--- EXERCISE DATA Enclosed Below ---

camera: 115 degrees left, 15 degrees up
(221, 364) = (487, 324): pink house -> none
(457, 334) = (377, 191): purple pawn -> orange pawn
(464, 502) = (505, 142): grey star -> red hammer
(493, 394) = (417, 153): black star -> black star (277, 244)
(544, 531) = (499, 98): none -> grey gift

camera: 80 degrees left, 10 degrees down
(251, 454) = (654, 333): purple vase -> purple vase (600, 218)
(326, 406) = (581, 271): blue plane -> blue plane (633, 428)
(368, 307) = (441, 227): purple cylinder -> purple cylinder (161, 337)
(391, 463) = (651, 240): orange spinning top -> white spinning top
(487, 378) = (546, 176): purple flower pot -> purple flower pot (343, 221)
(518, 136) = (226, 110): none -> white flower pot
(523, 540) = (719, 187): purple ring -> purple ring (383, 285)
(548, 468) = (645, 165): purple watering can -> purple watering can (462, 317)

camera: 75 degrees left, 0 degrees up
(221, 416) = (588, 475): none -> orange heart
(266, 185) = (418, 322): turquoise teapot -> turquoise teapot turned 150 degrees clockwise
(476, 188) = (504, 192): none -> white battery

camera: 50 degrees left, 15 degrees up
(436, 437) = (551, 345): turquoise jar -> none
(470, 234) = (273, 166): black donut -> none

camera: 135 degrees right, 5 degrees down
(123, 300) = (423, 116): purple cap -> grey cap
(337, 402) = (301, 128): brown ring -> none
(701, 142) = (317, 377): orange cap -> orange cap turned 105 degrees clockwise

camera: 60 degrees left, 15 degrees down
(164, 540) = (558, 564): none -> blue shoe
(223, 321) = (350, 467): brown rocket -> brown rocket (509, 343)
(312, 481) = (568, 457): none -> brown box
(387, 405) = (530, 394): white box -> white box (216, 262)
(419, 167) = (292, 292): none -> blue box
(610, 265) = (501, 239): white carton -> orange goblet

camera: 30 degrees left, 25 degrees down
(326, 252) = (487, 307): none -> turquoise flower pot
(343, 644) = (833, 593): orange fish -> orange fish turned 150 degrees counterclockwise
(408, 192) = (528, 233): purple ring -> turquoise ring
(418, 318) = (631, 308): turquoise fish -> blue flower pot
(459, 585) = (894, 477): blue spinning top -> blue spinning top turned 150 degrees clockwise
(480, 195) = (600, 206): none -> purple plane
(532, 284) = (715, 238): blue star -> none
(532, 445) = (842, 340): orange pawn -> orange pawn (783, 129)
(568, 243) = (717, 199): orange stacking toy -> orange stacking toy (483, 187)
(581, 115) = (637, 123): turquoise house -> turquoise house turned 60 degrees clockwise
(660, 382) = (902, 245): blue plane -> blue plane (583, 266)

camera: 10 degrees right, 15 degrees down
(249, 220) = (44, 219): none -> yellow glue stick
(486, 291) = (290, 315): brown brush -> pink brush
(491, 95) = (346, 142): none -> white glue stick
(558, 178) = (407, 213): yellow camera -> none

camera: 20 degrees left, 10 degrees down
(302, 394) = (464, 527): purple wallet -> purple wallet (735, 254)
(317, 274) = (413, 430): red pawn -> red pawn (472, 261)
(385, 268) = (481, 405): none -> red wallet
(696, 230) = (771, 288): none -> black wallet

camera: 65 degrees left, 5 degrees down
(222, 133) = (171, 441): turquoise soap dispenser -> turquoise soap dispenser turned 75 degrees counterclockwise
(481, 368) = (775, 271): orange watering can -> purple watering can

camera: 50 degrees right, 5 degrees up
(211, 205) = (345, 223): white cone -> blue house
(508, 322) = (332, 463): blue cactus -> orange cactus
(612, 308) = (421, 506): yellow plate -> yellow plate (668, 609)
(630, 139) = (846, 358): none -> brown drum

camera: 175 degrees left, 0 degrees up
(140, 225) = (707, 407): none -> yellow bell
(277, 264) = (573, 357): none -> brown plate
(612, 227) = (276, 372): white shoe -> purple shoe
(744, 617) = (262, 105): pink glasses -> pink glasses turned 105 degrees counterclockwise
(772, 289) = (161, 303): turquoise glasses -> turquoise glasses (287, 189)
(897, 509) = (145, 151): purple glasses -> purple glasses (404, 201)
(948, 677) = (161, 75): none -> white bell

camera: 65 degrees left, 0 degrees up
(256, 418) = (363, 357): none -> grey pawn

--- End of Enclosed EXERCISE DATA ---

PROBLEM STATEMENT: Of all the entries above, output exactly the lines between the one holding "(457, 334) = (377, 191): purple" and the one holding "(164, 540) = (558, 564): none -> blue shoe", inclusive.

PROBLEM SOLUTION:
(457, 334) = (377, 191): purple pawn -> orange pawn
(464, 502) = (505, 142): grey star -> red hammer
(493, 394) = (417, 153): black star -> black star (277, 244)
(544, 531) = (499, 98): none -> grey gift

camera: 80 degrees left, 10 degrees down
(251, 454) = (654, 333): purple vase -> purple vase (600, 218)
(326, 406) = (581, 271): blue plane -> blue plane (633, 428)
(368, 307) = (441, 227): purple cylinder -> purple cylinder (161, 337)
(391, 463) = (651, 240): orange spinning top -> white spinning top
(487, 378) = (546, 176): purple flower pot -> purple flower pot (343, 221)
(518, 136) = (226, 110): none -> white flower pot
(523, 540) = (719, 187): purple ring -> purple ring (383, 285)
(548, 468) = (645, 165): purple watering can -> purple watering can (462, 317)

camera: 75 degrees left, 0 degrees up
(221, 416) = (588, 475): none -> orange heart
(266, 185) = (418, 322): turquoise teapot -> turquoise teapot turned 150 degrees clockwise
(476, 188) = (504, 192): none -> white battery

camera: 50 degrees left, 15 degrees up
(436, 437) = (551, 345): turquoise jar -> none
(470, 234) = (273, 166): black donut -> none

camera: 135 degrees right, 5 degrees down
(123, 300) = (423, 116): purple cap -> grey cap
(337, 402) = (301, 128): brown ring -> none
(701, 142) = (317, 377): orange cap -> orange cap turned 105 degrees clockwise

camera: 60 degrees left, 15 degrees down
(164, 540) = (558, 564): none -> blue shoe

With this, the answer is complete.